To do:
Your response should consist solely of the lines from the one containing "grey robot [759,664,846,776]" through the final line of the entries, repeated exactly.

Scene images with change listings
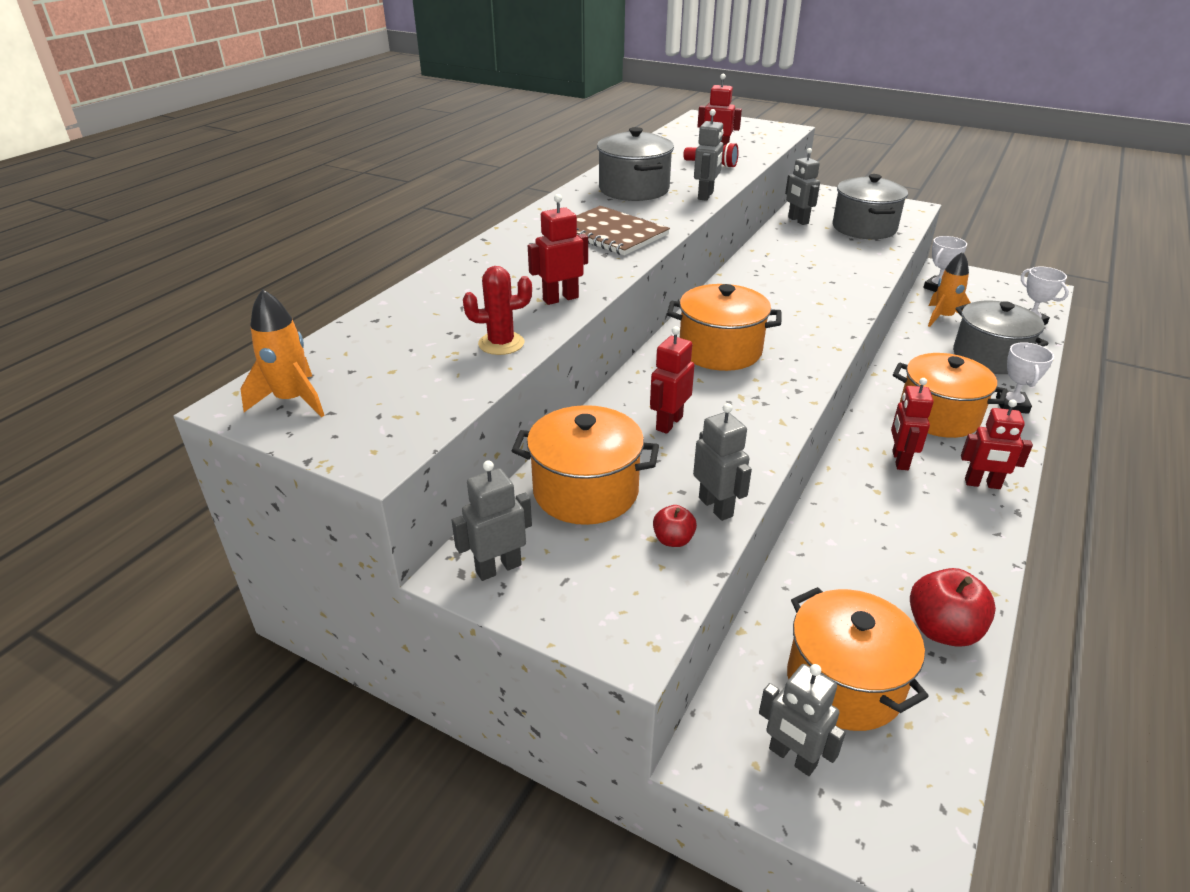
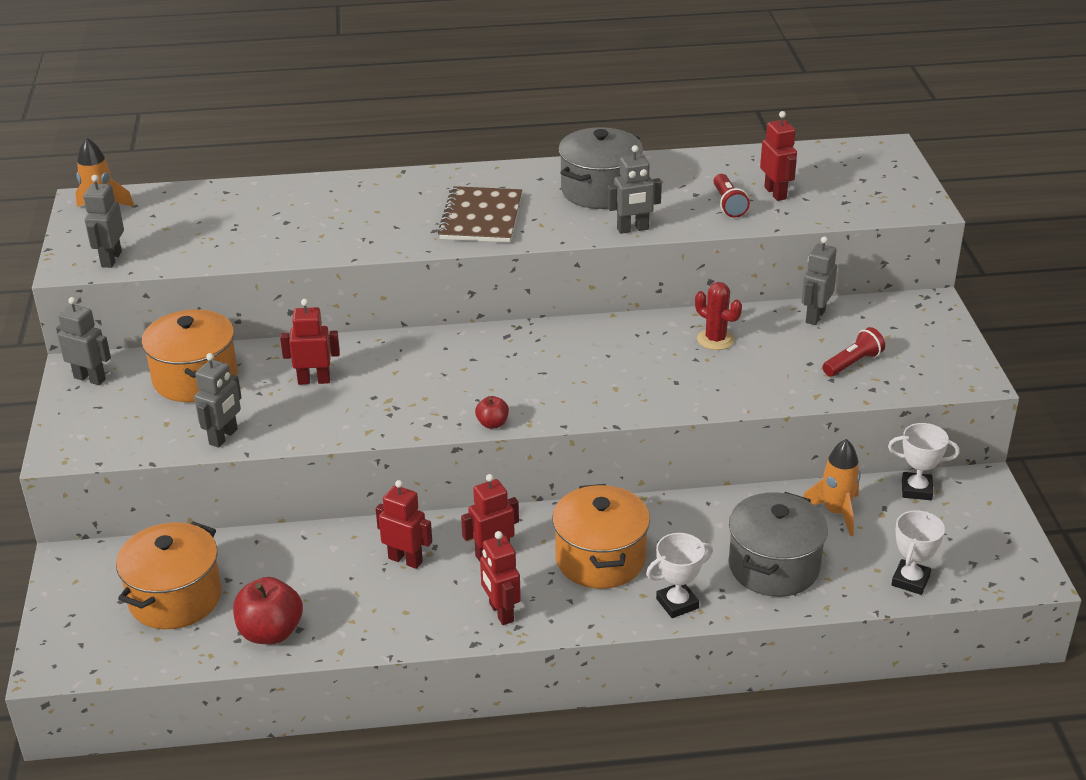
camera: 55 degrees right, 0 degrees up
red cactus [463,266,532,355] -> red cactus moved to [695,282,742,350]
red robot [528,194,588,305] -> red robot moved to [376,480,432,569]
red apple [653,505,697,547] -> red apple moved to [475,396,509,429]
orange pot [667,284,781,371] -> none
grey robot [759,664,846,776] -> grey robot moved to [83,175,124,268]
grey pot [833,174,908,239] -> red flashlight [823,327,885,376]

Expected answer:
grey robot [759,664,846,776] -> grey robot moved to [83,175,124,268]
grey pot [833,174,908,239] -> red flashlight [823,327,885,376]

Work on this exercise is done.